Exercise brief = Among the entries below, extract exactly the lines that run from the one with "orange cheese [269,61,381,162]" through the one with "yellow lemon [423,37,497,107]", both ends included.

Data shown =
------------------------------------------------------------------------
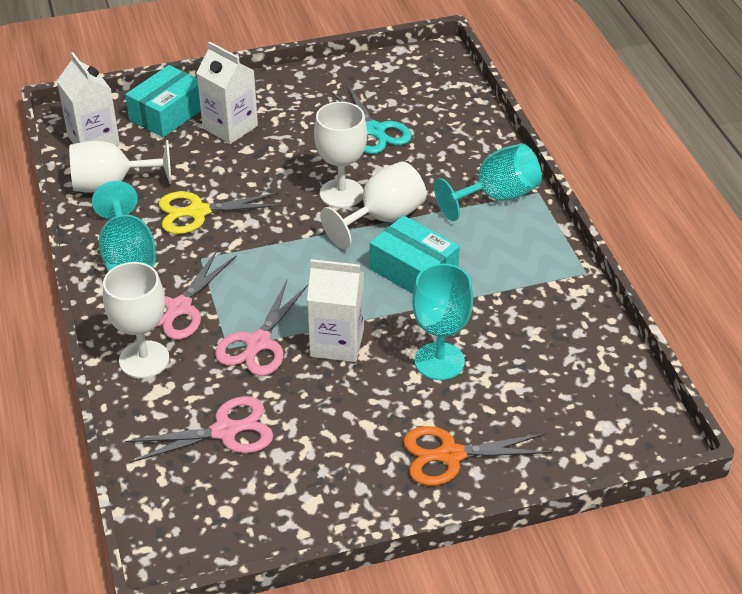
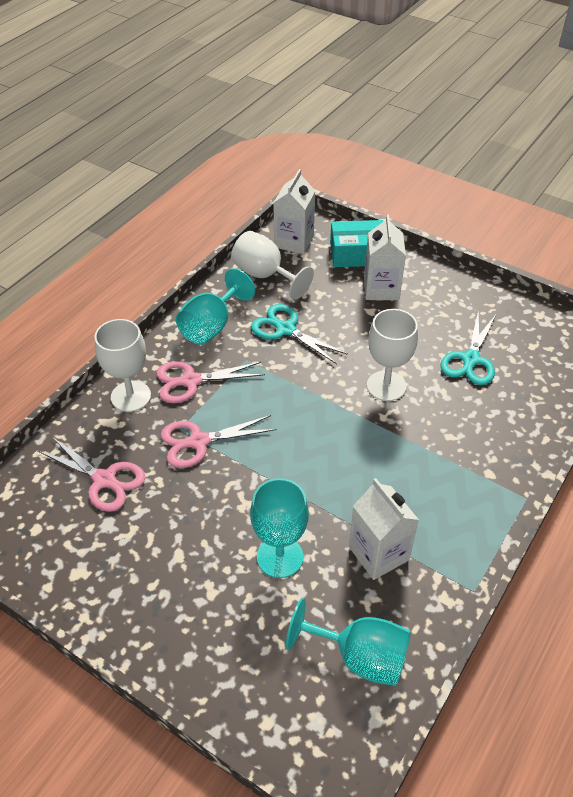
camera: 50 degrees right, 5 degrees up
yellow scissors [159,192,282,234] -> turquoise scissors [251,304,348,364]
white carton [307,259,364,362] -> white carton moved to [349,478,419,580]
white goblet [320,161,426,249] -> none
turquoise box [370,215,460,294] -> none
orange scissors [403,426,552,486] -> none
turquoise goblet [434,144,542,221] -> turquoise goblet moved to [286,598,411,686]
------------------------------------------------------------------------
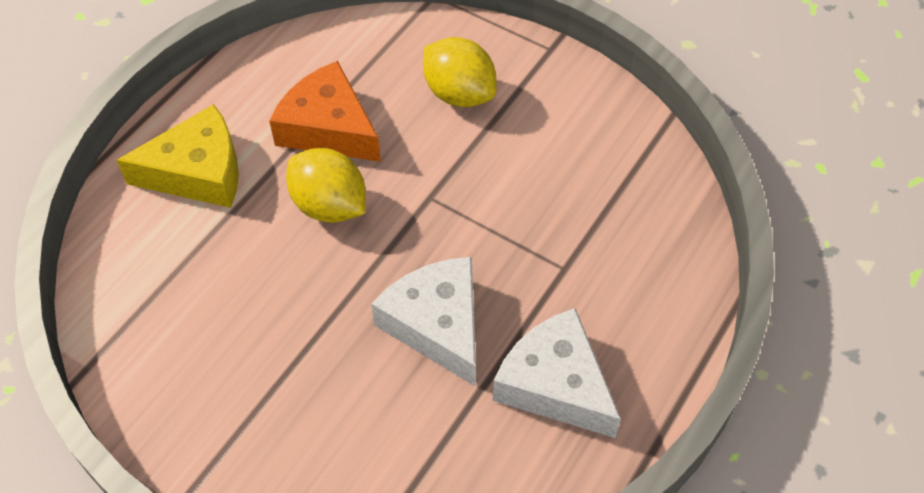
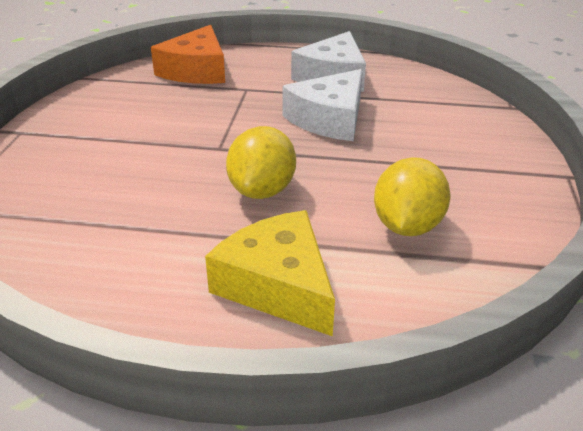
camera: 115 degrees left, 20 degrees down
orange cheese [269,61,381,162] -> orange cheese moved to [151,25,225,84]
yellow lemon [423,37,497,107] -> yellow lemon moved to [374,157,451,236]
------------------------------------------------------------------------
Output for this exercise =
orange cheese [269,61,381,162] -> orange cheese moved to [151,25,225,84]
yellow lemon [423,37,497,107] -> yellow lemon moved to [374,157,451,236]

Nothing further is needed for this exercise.